** Opening Data supplied block **

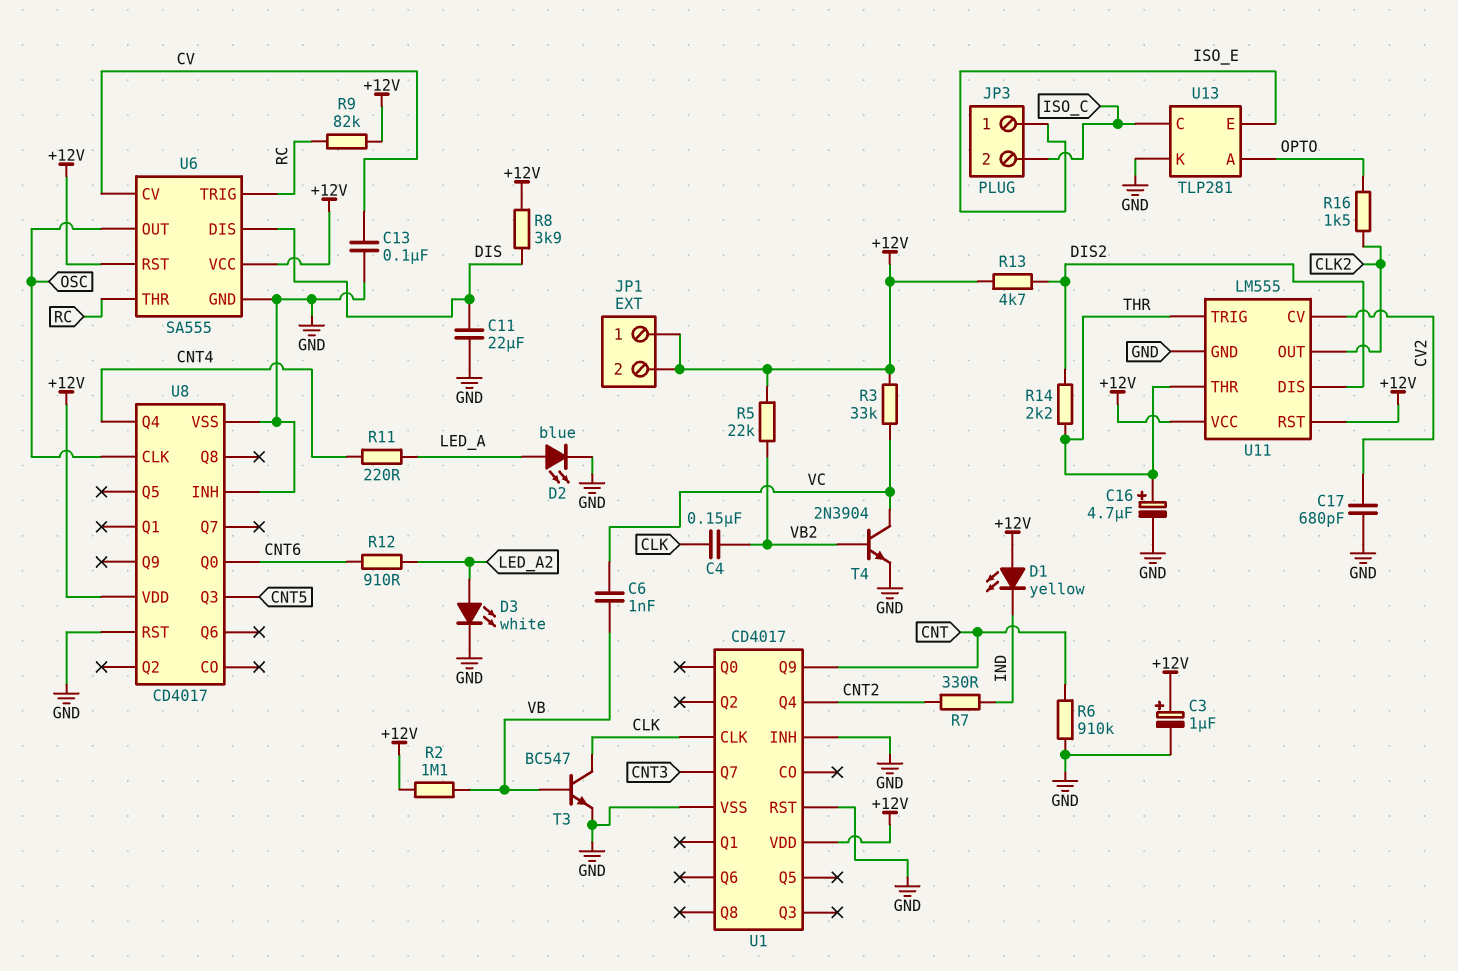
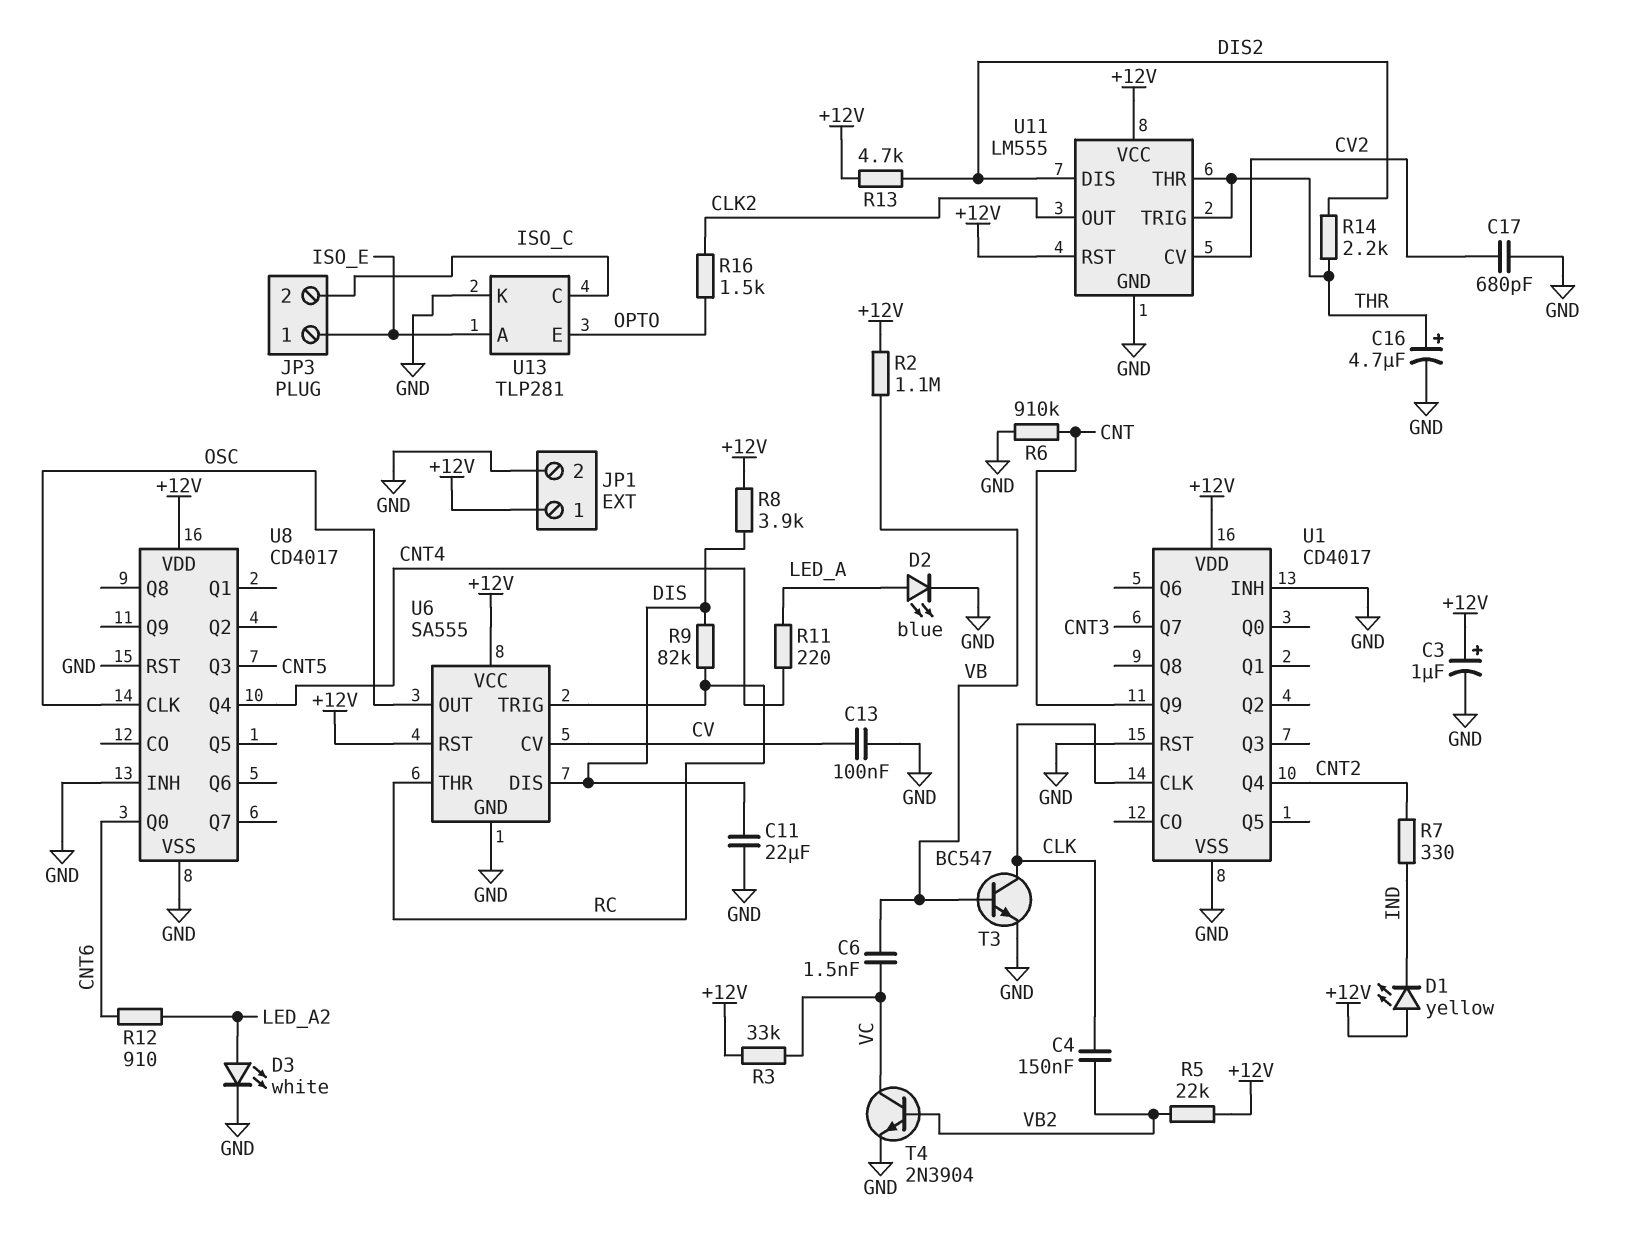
C6: 1nF (VB, VC) -> 1.5nF (VB, VC)
JP1 pin 2: +12V -> GND
R9: 82k (+12V, RC) -> 82k (DIS, RC)
U13 pin A: OPTO -> ISO_E
U13 pin E: ISO_E -> OPTO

** Closing Data supplied block **

◆ **Exercise instructions**: With the line that contains "R9: 82k (+12V, RC) -> 82k (DIS, RC)" as the starting point, output each line exactly through the end of the listing above.

◆ **Response below**:
R9: 82k (+12V, RC) -> 82k (DIS, RC)
U13 pin A: OPTO -> ISO_E
U13 pin E: ISO_E -> OPTO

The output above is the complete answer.